▶ _WHAT YOU NEED TO DO_
Say nothing but the number of lines below in which the string "orange" appears.

▶ _EXTRACTED MATERIAL_
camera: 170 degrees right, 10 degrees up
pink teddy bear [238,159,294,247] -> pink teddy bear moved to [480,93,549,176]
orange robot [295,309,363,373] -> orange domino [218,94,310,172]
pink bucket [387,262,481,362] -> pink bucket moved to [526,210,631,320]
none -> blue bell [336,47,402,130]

--

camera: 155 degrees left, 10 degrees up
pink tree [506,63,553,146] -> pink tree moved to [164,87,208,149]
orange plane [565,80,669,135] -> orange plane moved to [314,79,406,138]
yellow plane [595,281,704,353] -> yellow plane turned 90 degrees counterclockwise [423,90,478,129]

...

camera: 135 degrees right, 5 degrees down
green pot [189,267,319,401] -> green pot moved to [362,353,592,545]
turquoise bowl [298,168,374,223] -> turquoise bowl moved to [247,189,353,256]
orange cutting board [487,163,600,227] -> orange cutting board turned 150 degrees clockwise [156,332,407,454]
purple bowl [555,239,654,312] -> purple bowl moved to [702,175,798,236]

▶ _PROBLEM SOLUTION_
3